> _YOUR GOAL_
Apart from the pictures, which must be omitted, restate the data exactly.

[Records from a dataset]
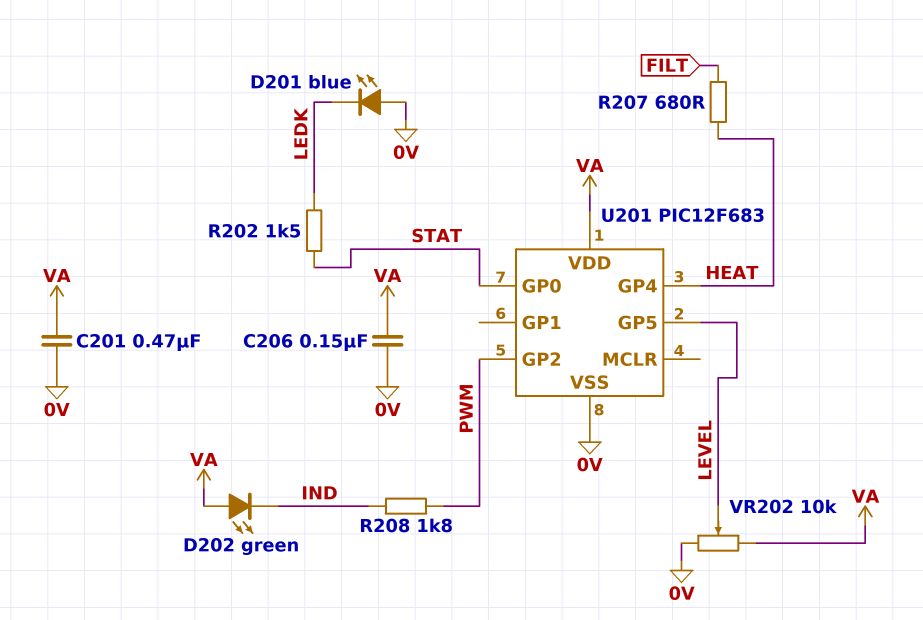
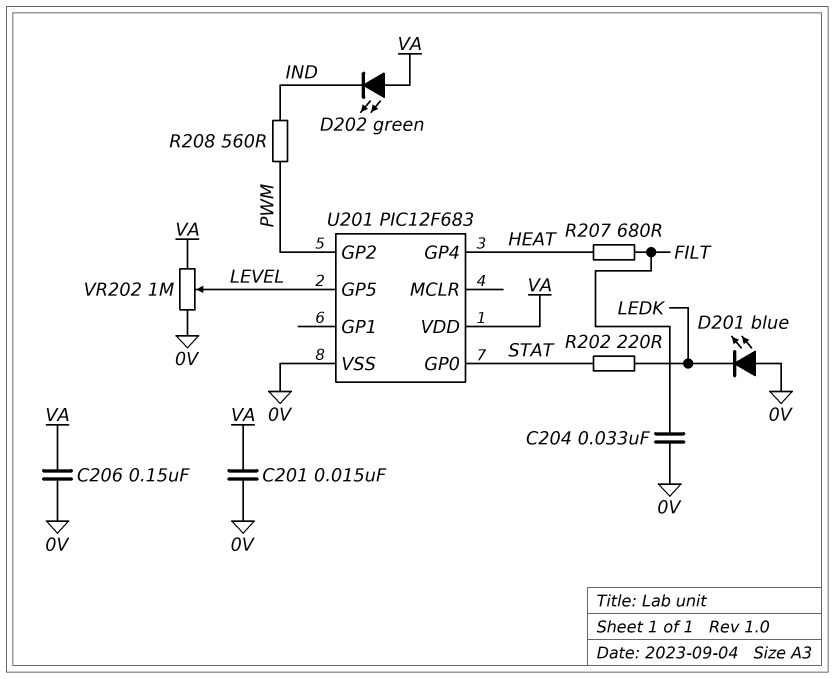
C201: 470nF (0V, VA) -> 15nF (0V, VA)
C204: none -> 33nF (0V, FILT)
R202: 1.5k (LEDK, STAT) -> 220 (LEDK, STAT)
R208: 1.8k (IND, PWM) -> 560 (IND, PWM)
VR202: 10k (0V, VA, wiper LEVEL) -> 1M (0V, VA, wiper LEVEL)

> _REPLY TO THE EXERCISE_
C201: 470nF (0V, VA) -> 15nF (0V, VA)
C204: none -> 33nF (0V, FILT)
R202: 1.5k (LEDK, STAT) -> 220 (LEDK, STAT)
R208: 1.8k (IND, PWM) -> 560 (IND, PWM)
VR202: 10k (0V, VA, wiper LEVEL) -> 1M (0V, VA, wiper LEVEL)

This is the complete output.